Record set below:
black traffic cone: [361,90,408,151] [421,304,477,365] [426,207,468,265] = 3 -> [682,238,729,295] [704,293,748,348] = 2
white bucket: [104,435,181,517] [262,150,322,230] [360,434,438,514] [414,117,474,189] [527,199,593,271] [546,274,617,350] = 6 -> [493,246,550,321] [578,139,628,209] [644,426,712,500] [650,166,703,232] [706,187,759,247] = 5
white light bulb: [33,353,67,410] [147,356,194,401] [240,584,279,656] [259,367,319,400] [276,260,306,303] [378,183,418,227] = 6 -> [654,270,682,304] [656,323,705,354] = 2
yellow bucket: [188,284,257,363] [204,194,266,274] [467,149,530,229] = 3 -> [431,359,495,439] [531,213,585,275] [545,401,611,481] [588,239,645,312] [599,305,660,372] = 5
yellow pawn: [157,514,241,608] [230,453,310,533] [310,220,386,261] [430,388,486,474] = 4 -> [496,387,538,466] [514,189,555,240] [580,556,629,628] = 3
End of Record set.
Record set below:
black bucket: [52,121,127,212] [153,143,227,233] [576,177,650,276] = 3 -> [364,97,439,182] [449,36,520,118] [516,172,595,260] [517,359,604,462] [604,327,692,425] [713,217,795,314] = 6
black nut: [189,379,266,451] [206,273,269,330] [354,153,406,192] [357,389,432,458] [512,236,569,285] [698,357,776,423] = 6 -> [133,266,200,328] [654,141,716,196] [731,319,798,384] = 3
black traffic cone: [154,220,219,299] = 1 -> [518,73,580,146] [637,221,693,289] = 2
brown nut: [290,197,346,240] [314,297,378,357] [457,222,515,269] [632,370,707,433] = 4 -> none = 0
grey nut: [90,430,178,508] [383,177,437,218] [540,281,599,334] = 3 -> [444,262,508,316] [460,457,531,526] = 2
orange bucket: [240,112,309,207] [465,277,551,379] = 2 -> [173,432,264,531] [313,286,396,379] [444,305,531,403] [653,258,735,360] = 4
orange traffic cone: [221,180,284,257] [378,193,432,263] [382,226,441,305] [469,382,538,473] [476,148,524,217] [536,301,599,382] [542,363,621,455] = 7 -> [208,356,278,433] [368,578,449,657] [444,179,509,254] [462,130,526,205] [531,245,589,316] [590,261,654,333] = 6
End of Record set.
● What you should do:
Could you reproduce, exactly, every line above from the line with "black nut: [189,379,266,451]" to the line with "orange bucket: [240,112,309,207]", and no other line? Both ends count.

● Solution to the exercise:
black nut: [189,379,266,451] [206,273,269,330] [354,153,406,192] [357,389,432,458] [512,236,569,285] [698,357,776,423] = 6 -> [133,266,200,328] [654,141,716,196] [731,319,798,384] = 3
black traffic cone: [154,220,219,299] = 1 -> [518,73,580,146] [637,221,693,289] = 2
brown nut: [290,197,346,240] [314,297,378,357] [457,222,515,269] [632,370,707,433] = 4 -> none = 0
grey nut: [90,430,178,508] [383,177,437,218] [540,281,599,334] = 3 -> [444,262,508,316] [460,457,531,526] = 2
orange bucket: [240,112,309,207] [465,277,551,379] = 2 -> [173,432,264,531] [313,286,396,379] [444,305,531,403] [653,258,735,360] = 4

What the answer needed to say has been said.